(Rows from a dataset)
━━━━━━━━━━

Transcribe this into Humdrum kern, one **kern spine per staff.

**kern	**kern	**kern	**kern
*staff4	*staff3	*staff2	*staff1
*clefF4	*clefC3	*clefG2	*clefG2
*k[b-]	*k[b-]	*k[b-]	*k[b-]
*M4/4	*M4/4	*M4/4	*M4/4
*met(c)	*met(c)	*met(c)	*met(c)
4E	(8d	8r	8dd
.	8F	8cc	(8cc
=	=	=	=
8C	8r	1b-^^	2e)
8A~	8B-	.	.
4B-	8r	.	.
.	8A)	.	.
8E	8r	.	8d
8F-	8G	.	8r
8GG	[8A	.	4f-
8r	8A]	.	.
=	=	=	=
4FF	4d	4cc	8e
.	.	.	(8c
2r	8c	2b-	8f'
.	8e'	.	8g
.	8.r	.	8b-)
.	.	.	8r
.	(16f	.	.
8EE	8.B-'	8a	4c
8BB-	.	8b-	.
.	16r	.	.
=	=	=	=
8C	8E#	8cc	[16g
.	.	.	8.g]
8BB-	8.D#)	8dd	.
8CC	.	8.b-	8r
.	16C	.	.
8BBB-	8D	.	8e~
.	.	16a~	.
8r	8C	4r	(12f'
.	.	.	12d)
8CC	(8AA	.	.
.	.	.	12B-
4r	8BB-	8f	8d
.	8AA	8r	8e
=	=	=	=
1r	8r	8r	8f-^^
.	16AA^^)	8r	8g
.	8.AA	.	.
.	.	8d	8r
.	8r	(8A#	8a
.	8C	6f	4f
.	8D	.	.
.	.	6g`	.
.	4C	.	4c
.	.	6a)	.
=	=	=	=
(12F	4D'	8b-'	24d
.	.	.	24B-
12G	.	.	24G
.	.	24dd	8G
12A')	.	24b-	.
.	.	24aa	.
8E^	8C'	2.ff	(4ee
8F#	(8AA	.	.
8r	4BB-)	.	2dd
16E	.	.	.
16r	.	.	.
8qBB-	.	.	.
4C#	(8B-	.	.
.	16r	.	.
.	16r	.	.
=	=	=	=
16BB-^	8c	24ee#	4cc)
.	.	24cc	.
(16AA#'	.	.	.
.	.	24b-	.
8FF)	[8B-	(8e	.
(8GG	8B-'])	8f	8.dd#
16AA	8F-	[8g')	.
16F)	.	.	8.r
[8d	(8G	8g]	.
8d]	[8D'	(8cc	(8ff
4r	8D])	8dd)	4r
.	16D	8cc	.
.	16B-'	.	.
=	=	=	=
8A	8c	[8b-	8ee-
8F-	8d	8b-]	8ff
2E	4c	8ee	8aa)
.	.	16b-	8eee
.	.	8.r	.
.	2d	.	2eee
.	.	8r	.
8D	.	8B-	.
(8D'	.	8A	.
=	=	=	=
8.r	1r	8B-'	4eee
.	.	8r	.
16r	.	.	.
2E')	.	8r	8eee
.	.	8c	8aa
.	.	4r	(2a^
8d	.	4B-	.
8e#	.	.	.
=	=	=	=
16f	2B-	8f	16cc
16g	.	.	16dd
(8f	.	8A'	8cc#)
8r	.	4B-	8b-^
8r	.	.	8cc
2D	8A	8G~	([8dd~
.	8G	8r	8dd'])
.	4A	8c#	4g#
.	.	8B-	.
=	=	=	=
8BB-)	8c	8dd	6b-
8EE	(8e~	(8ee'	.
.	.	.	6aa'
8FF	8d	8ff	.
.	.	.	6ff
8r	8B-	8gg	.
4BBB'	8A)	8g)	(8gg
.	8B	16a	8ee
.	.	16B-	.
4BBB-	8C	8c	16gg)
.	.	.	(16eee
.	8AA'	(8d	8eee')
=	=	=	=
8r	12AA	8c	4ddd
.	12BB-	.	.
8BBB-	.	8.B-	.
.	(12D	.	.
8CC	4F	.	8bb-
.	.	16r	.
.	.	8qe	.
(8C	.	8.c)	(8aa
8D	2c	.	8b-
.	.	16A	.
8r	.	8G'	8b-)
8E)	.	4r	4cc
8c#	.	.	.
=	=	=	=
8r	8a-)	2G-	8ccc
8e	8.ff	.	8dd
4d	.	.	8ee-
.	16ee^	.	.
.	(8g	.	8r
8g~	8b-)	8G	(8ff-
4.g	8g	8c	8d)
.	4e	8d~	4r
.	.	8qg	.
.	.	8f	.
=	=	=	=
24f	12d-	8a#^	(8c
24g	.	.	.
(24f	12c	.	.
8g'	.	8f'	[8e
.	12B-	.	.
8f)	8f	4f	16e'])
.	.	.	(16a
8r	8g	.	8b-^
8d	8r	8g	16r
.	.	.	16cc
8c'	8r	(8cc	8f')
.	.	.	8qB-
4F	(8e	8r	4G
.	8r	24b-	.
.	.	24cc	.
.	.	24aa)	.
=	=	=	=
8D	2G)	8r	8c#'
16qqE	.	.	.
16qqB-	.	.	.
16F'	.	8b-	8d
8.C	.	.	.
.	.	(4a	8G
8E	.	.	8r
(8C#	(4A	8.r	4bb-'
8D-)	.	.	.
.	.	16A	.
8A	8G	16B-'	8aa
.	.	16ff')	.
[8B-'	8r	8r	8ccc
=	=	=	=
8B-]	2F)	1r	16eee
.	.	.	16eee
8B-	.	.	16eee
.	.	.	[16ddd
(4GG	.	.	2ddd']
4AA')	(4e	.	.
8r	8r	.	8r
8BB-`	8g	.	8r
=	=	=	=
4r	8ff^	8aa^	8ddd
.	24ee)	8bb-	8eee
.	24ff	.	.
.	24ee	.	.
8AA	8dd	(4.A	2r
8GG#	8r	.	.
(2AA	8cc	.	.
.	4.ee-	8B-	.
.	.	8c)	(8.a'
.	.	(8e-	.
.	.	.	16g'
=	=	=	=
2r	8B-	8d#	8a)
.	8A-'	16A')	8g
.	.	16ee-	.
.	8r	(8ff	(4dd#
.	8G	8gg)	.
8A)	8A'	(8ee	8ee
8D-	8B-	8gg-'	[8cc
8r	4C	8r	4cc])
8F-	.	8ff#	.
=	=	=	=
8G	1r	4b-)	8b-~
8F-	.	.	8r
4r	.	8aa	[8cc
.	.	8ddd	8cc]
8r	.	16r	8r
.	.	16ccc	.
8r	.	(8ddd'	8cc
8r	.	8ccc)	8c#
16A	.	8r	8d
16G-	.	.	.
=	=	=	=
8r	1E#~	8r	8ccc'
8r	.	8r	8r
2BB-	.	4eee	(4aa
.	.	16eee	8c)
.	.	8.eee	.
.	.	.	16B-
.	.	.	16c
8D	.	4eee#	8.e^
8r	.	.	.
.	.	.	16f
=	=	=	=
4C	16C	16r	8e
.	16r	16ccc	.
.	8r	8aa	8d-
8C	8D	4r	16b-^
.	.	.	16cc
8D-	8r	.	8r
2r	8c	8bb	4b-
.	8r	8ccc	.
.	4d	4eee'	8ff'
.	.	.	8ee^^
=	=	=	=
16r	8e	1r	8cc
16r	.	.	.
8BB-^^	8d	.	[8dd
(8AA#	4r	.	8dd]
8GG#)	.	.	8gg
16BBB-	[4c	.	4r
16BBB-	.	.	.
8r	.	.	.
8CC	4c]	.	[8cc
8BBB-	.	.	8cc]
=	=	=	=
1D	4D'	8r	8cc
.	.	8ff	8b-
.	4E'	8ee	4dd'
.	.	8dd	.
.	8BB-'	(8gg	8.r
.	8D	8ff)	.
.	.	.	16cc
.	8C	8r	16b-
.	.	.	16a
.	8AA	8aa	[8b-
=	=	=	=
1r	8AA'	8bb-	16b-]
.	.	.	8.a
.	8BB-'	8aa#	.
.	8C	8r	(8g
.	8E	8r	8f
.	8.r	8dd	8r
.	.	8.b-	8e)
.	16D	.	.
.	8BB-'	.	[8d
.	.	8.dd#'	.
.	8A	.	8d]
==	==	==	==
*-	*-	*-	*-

━━━━━━━━━━

Show every line of the rows above that contains the string "kern".

Transcribe this into Humdrum kern, one **kern spine per staff.
**kern	**kern	**kern	**kern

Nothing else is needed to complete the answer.